Your task is to find every line of the listing that includes "none" and copy it.

----------------------------------------

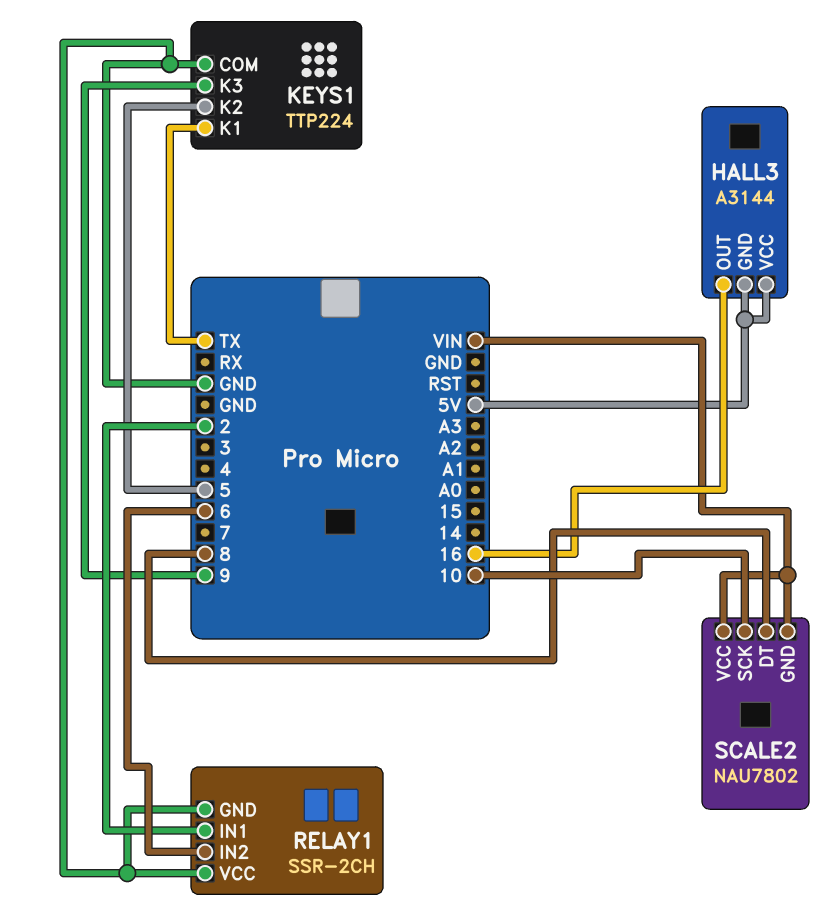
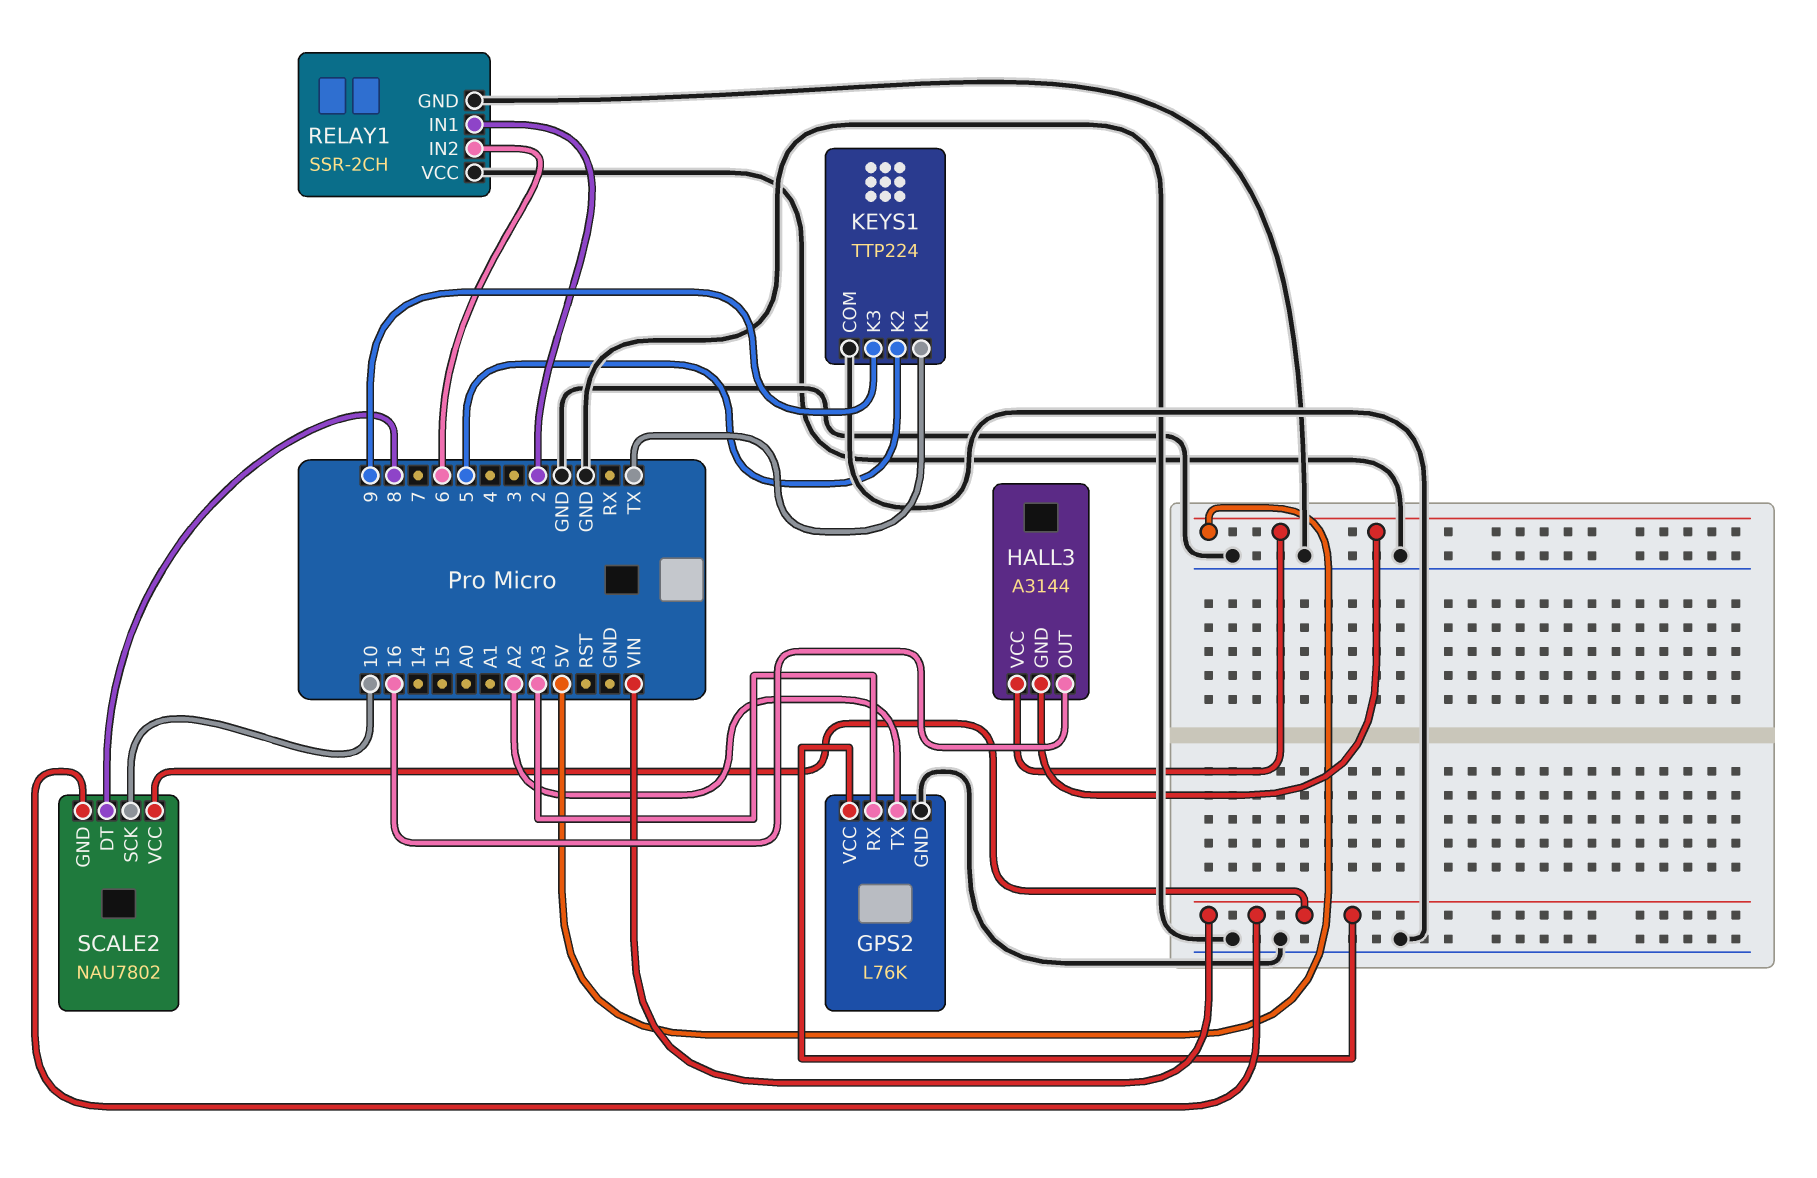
GPS2: none -> L76K
GPS2 pin GND: none -> GND
GPS2 pin RX: none -> A3
GPS2 pin TX: none -> A2
GPS2 pin VCC: none -> VIN

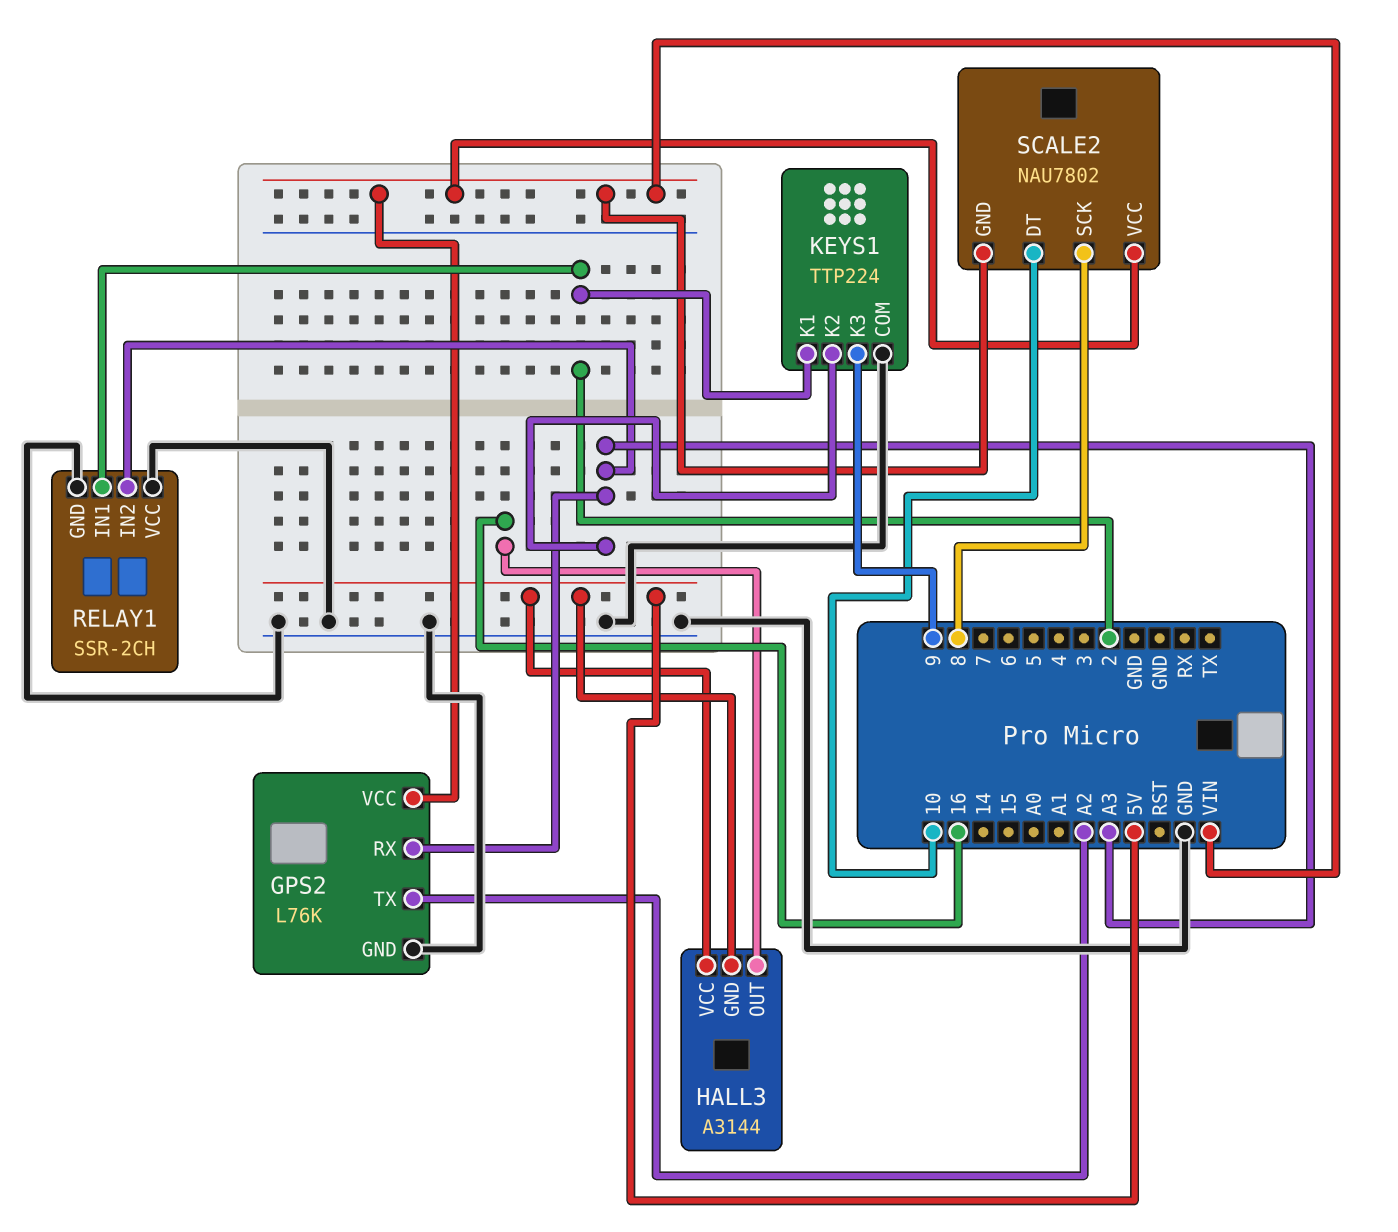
KEYS1 pin K1: TX -> 2
KEYS1 pin K2: 5 -> A3
RELAY1 pin IN2: 6 -> A3
SCALE2 pin DT: 8 -> 10
SCALE2 pin SCK: 10 -> 8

----------------------------------------

# [Completed exercise]
GPS2: none -> L76K
GPS2 pin GND: none -> GND
GPS2 pin RX: none -> A3
GPS2 pin TX: none -> A2
GPS2 pin VCC: none -> VIN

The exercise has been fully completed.